**Task brief**
Read the records below and copy each line that contains "board".

--- Extracted material ---

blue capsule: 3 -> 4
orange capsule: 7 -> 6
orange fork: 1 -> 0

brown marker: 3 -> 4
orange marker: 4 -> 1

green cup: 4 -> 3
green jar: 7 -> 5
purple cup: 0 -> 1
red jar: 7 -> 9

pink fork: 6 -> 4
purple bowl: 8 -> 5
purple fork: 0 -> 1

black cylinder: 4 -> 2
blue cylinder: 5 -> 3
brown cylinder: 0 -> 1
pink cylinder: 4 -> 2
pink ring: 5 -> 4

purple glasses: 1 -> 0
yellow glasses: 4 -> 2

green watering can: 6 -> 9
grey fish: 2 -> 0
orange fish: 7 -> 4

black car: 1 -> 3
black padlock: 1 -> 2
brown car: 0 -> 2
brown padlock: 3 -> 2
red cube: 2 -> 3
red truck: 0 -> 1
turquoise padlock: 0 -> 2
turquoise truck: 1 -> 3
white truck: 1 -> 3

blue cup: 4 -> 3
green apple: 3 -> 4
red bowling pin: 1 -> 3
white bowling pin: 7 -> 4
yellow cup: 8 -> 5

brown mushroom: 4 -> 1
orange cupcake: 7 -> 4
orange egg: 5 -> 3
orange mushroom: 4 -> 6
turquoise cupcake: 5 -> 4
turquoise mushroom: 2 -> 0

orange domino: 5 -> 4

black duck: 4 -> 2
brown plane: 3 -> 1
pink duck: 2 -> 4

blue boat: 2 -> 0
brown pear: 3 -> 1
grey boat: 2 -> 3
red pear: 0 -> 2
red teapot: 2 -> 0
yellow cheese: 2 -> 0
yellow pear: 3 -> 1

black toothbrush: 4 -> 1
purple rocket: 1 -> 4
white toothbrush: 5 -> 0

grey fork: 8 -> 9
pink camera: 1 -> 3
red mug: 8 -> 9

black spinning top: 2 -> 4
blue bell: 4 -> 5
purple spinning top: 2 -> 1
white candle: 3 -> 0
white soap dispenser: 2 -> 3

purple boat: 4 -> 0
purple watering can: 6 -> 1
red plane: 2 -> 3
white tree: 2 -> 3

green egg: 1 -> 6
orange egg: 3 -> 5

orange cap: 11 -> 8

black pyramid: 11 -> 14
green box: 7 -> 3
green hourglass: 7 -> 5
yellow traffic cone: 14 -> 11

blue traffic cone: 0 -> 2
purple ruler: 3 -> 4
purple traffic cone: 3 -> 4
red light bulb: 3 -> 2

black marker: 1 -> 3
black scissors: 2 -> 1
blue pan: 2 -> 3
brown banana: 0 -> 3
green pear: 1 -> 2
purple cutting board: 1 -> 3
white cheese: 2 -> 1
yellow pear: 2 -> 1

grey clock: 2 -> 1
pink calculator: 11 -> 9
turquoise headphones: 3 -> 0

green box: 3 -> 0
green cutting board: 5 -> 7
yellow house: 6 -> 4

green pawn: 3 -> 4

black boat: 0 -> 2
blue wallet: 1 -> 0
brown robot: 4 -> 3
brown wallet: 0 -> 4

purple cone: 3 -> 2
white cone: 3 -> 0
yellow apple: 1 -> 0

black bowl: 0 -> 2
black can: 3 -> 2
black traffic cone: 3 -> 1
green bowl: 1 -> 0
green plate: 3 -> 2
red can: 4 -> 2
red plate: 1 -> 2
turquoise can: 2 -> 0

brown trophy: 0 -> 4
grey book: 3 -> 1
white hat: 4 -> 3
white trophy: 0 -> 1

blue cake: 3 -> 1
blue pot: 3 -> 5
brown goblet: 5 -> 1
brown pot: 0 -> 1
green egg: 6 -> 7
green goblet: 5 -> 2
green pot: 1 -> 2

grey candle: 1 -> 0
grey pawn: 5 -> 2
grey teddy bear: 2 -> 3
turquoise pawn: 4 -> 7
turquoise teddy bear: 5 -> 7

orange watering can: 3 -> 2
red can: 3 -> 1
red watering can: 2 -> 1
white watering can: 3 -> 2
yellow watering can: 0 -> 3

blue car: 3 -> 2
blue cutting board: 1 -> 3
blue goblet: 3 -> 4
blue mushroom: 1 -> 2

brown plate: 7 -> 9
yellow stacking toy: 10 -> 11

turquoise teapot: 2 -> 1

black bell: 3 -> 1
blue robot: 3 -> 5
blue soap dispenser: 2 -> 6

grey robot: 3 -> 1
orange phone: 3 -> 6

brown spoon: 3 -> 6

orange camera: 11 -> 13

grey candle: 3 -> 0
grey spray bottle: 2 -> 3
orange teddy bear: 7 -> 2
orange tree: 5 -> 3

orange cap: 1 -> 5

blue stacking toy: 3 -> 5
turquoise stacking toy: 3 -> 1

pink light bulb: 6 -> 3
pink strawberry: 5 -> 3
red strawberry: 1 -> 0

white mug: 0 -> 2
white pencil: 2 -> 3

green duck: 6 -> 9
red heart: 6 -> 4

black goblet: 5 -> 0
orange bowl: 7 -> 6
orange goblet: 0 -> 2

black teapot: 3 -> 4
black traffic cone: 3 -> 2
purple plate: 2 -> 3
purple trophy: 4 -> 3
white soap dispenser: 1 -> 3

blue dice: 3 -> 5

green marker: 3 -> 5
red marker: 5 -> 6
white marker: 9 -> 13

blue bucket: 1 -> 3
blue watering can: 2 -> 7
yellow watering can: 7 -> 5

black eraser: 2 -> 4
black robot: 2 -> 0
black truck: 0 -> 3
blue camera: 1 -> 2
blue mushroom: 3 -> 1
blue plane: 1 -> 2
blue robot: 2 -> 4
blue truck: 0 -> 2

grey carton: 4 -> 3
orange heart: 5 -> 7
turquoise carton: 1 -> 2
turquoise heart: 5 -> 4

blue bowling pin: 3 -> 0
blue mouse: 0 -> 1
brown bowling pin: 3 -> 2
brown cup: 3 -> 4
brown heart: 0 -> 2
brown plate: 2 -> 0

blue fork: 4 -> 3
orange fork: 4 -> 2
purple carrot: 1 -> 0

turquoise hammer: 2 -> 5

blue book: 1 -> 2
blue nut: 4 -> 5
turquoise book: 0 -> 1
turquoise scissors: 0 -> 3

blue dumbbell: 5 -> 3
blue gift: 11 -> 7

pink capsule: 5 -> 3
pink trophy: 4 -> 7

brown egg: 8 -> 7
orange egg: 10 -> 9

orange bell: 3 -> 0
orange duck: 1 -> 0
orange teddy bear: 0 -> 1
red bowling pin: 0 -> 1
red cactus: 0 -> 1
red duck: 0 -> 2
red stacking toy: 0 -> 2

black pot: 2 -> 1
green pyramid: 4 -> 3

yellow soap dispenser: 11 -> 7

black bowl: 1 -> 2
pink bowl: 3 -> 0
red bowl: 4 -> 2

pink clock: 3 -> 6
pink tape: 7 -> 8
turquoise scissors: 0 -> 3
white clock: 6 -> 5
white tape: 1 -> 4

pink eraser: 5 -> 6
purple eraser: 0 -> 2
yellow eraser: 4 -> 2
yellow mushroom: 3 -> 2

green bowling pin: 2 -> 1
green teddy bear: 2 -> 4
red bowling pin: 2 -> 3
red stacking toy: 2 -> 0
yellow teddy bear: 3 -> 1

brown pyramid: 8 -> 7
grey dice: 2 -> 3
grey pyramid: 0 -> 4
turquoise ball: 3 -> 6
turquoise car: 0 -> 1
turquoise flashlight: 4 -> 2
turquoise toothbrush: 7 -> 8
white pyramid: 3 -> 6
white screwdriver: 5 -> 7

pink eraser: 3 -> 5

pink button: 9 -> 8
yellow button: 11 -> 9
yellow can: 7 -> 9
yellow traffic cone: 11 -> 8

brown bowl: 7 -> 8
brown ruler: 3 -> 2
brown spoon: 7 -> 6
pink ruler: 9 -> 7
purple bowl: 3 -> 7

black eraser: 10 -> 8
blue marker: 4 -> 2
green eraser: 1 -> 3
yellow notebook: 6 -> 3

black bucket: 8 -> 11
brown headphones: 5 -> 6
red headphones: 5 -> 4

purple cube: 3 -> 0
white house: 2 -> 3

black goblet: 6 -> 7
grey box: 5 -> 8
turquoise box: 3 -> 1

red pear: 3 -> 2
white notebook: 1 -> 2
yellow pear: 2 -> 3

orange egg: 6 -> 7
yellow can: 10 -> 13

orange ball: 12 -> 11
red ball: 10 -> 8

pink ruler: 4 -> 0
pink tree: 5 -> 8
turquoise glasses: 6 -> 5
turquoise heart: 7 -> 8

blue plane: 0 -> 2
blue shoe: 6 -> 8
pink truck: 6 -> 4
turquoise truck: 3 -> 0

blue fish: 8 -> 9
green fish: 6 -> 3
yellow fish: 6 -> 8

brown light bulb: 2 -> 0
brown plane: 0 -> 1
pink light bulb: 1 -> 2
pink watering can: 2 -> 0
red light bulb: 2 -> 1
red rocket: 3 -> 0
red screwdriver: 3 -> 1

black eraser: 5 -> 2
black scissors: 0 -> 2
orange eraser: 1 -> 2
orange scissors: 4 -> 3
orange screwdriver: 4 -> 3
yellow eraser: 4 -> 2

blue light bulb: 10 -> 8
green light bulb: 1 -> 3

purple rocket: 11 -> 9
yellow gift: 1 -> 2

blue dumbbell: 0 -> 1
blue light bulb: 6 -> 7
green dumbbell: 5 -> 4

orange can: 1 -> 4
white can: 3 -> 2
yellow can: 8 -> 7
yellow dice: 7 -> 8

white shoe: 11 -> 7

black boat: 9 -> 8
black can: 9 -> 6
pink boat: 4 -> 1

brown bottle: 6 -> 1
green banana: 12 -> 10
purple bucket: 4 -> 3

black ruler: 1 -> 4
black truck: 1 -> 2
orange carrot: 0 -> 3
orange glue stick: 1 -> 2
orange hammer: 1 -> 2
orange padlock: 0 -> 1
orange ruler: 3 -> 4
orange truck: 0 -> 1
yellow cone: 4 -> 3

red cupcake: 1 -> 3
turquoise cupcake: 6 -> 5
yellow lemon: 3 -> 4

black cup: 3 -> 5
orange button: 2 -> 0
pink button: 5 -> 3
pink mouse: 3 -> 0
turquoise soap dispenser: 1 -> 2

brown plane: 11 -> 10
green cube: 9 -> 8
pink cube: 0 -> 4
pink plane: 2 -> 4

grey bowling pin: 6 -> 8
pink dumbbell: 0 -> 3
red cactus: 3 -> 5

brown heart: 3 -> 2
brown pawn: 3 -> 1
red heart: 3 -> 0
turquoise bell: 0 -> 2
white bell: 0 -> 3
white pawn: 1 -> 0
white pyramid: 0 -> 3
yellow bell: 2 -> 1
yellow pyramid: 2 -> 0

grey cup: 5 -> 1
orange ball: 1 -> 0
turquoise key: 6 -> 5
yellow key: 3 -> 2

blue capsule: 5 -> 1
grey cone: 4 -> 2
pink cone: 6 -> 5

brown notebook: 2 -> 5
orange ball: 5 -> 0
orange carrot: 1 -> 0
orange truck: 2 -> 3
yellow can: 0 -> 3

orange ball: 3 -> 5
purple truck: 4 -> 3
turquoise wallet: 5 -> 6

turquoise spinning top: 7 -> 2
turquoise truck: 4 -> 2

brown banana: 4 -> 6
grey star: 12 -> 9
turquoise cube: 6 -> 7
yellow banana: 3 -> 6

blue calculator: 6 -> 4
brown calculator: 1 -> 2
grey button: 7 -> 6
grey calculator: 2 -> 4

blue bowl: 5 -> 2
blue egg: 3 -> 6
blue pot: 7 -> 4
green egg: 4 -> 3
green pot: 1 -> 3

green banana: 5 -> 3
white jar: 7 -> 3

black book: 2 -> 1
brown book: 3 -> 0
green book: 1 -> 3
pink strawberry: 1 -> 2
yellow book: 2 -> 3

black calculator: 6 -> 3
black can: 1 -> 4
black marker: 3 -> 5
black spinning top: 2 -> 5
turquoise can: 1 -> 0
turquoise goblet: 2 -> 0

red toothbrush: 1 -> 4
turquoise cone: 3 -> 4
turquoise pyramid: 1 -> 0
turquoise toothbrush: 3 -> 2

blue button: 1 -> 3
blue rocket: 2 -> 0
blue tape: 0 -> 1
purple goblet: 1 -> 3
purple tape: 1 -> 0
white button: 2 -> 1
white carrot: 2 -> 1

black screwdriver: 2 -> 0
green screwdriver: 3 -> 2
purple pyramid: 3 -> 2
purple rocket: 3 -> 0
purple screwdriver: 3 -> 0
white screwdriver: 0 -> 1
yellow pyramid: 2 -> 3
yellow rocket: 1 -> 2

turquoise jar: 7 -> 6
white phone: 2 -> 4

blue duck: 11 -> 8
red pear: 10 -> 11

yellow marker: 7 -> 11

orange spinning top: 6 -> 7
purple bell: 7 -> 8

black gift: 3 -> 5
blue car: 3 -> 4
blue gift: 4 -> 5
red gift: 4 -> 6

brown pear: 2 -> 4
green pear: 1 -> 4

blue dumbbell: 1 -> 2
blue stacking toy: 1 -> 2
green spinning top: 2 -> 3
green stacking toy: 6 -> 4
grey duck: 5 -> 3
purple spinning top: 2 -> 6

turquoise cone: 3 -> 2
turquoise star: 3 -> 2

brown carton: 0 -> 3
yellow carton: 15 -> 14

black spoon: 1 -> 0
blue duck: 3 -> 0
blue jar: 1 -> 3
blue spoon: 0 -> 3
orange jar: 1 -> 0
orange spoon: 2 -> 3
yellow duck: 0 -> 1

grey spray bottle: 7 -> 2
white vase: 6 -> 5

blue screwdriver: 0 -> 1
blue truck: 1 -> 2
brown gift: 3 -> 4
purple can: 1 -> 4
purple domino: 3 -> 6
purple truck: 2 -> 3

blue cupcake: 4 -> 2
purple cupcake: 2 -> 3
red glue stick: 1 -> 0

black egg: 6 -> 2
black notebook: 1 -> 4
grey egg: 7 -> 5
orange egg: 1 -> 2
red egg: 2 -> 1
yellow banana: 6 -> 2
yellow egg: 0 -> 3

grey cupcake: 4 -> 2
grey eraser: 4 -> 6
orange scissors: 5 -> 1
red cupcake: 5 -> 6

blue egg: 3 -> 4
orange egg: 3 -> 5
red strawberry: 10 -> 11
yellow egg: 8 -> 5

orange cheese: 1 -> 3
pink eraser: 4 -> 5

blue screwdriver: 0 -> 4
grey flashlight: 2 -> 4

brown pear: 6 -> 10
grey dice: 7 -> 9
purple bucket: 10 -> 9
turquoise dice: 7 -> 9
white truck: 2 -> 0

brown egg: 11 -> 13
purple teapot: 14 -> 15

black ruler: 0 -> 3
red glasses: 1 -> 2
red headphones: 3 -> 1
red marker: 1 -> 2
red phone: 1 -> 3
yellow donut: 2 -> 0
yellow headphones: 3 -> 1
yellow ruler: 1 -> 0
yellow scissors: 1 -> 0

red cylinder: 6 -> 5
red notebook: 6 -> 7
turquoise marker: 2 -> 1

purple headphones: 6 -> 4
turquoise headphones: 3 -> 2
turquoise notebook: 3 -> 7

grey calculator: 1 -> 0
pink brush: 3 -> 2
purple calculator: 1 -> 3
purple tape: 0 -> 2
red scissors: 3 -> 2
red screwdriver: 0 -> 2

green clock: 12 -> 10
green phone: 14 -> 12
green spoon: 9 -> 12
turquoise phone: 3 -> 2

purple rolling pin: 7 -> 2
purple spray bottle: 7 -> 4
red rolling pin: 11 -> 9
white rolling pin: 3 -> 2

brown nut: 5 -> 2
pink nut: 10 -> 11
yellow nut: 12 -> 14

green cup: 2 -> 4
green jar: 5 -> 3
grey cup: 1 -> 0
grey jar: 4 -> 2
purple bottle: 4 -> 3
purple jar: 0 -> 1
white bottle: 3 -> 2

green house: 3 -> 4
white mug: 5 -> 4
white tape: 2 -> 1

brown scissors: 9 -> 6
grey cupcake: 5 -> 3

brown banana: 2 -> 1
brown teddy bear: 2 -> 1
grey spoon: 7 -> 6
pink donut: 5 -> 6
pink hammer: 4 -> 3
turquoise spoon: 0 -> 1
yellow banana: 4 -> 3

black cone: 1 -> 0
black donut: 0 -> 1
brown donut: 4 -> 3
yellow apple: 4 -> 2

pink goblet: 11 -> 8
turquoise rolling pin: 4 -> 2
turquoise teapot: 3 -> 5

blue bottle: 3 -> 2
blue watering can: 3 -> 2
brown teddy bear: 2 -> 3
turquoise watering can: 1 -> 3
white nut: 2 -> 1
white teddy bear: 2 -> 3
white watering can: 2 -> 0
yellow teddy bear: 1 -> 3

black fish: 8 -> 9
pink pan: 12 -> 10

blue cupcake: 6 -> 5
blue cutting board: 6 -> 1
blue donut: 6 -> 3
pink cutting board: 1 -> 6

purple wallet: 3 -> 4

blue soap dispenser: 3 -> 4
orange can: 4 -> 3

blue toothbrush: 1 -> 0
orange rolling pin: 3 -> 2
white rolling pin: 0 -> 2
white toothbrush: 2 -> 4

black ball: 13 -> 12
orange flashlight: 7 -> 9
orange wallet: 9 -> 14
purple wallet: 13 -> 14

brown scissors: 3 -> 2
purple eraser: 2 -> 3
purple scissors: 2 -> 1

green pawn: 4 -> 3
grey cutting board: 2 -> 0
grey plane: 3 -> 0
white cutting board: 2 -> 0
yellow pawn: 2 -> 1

---

**Solution for this problem**
purple cutting board: 1 -> 3
green cutting board: 5 -> 7
blue cutting board: 1 -> 3
blue cutting board: 6 -> 1
pink cutting board: 1 -> 6
grey cutting board: 2 -> 0
white cutting board: 2 -> 0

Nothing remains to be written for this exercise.